> _WHAT IS EXPECTED_
The full set of entries is to be printed exactly, with pictures excluded.

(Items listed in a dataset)
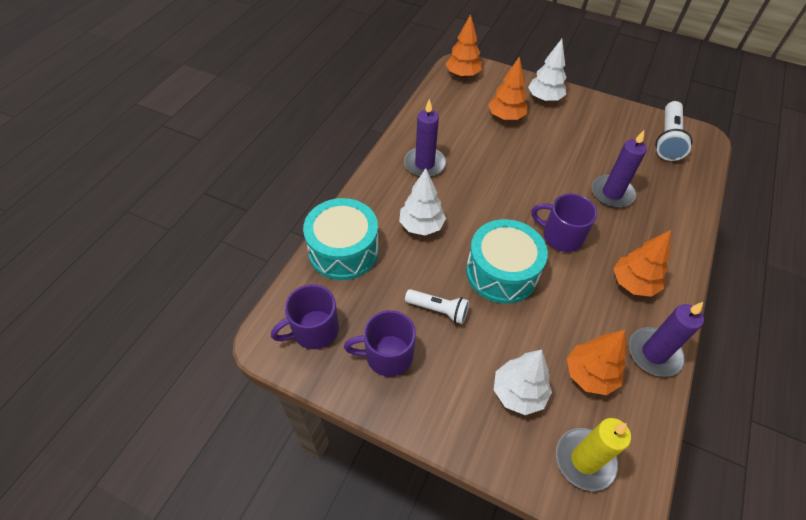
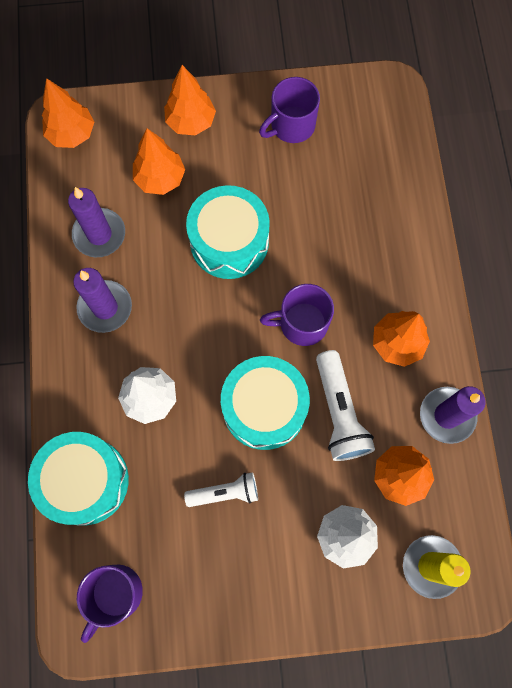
camera: 30 degrees left, 20 degrees up
(387, 355) = (204, 575): purple mug -> purple mug (291, 126)
(533, 167) = (229, 242): none -> turquoise drum
(544, 99) = (191, 122): white tree -> orange tree
(612, 193) = (328, 231): purple candle -> purple candle (99, 234)
(668, 139) = (356, 113): white flashlight -> white flashlight (339, 412)

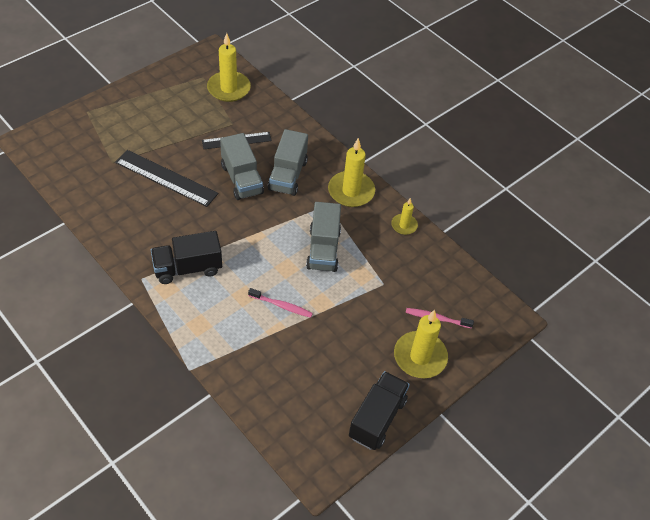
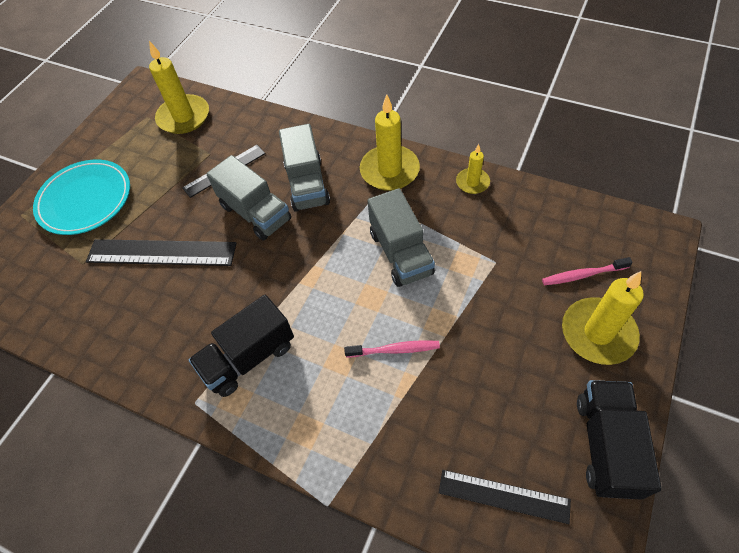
camera: 15 degrees left, 5 degrees up
(133, 120) = (85, 200): none -> turquoise plate
(296, 414) = (503, 496): none -> black ruler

> _RESPONSE BOX_
camera: 30 degrees left, 20 degrees up
(387, 355) = (204, 575): purple mug -> purple mug (291, 126)
(533, 167) = (229, 242): none -> turquoise drum
(544, 99) = (191, 122): white tree -> orange tree
(612, 193) = (328, 231): purple candle -> purple candle (99, 234)
(668, 139) = (356, 113): white flashlight -> white flashlight (339, 412)

camera: 15 degrees left, 5 degrees up
(133, 120) = (85, 200): none -> turquoise plate
(296, 414) = (503, 496): none -> black ruler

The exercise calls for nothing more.